Exercise details
Look for the line with "blue semicircle: (40, 200)" in the data below, then reproduce word for word that line and every line after it. Leave out all pictures and add nothing.

[[ Entries provided open ]]

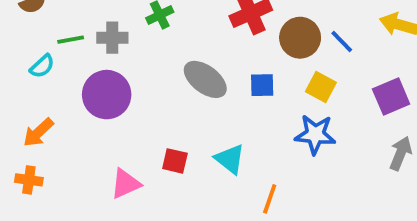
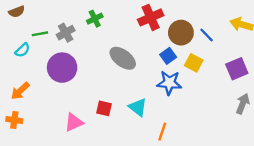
gray cross: (112, 38) -> (66, 33), turned -30
blue square: (262, 85) -> (168, 56), moved, turned -35
blue star: (315, 134) -> (169, 83), moved

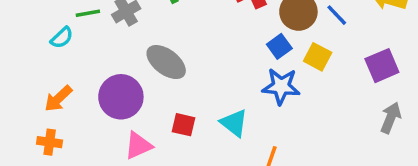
gray ellipse: (123, 58) -> (166, 62), moved
purple circle: (62, 68) -> (121, 97), moved

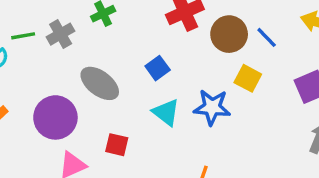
blue square: (279, 46) -> (158, 68), moved
cyan triangle: (234, 123) -> (166, 112), moved

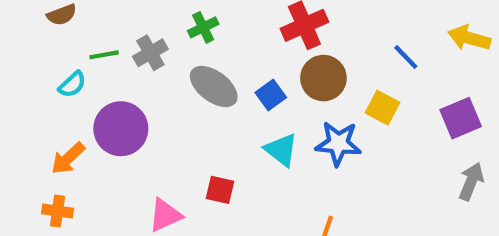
brown circle: (229, 34) -> (323, 78), moved
gray ellipse: (100, 83) -> (214, 86), moved
purple circle: (55, 117) -> (121, 129), moved

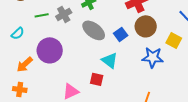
cyan semicircle: (72, 84) -> (18, 33), moved
cyan triangle: (281, 150) -> (110, 60), moved

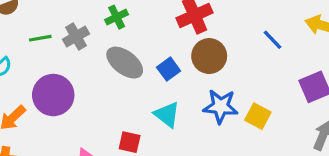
yellow square: (174, 40) -> (258, 116), moved
cyan triangle: (110, 60) -> (167, 115), moved

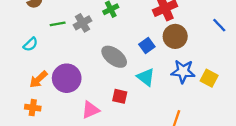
gray ellipse: (125, 63) -> (114, 57), moved
purple circle: (53, 95) -> (67, 78), moved

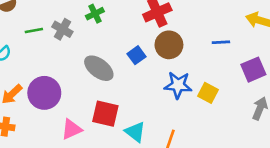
gray cross: (82, 23) -> (62, 29), turned -30
blue line: (219, 25) -> (221, 42), moved, turned -49
cyan triangle: (146, 77) -> (135, 132), moved
red square: (120, 96) -> (105, 114), size x1.5

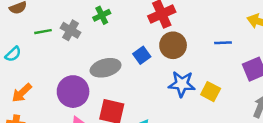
gray ellipse: (99, 68) -> (106, 68), turned -52
purple circle: (44, 93) -> (73, 92), moved

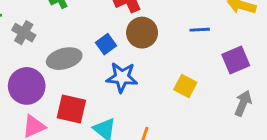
gray cross: (71, 30) -> (24, 33), moved
blue star: (182, 84) -> (122, 77), moved

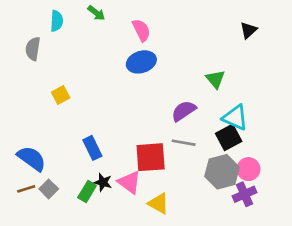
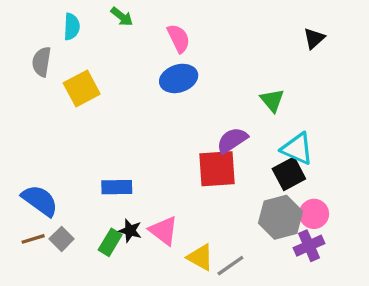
yellow square: (61, 95) -> (82, 89), moved, size x1.5
gray line: (184, 143) -> (230, 266), moved, turned -45
blue rectangle: (92, 148) -> (117, 187), turned -65
red square: (151, 157) -> (217, 169), moved

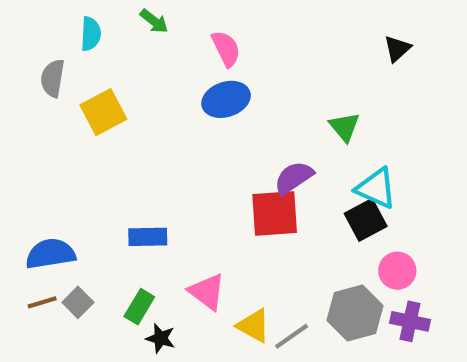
blue semicircle: (40, 200) -> (51, 254), turned -45
gray hexagon: (281, 217) -> (355, 313), moved
black star: (130, 231) -> (160, 338), moved
purple cross: (309, 246) -> (410, 321), moved, turned 36

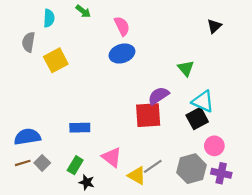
gray line: (292, 336) -> (153, 166), moved

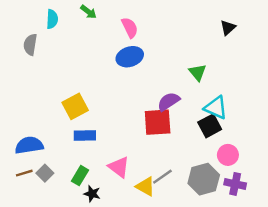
yellow square: (56, 60) -> (75, 106), moved

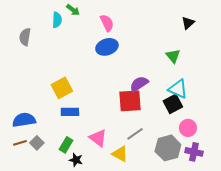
cyan semicircle: (52, 19) -> (57, 20), moved
green triangle: (198, 72) -> (173, 56), moved
gray line: (162, 177) -> (135, 134), moved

[[ Entries provided closed ]]

Completed task
blue semicircle: (40, 200) -> (51, 254), turned -45
gray hexagon: (281, 217) -> (355, 313), moved
black star: (130, 231) -> (160, 338), moved
purple cross: (309, 246) -> (410, 321), moved, turned 36

gray line: (292, 336) -> (153, 166), moved

yellow square: (56, 60) -> (75, 106), moved

cyan semicircle: (52, 19) -> (57, 20), moved
green triangle: (198, 72) -> (173, 56), moved
gray line: (162, 177) -> (135, 134), moved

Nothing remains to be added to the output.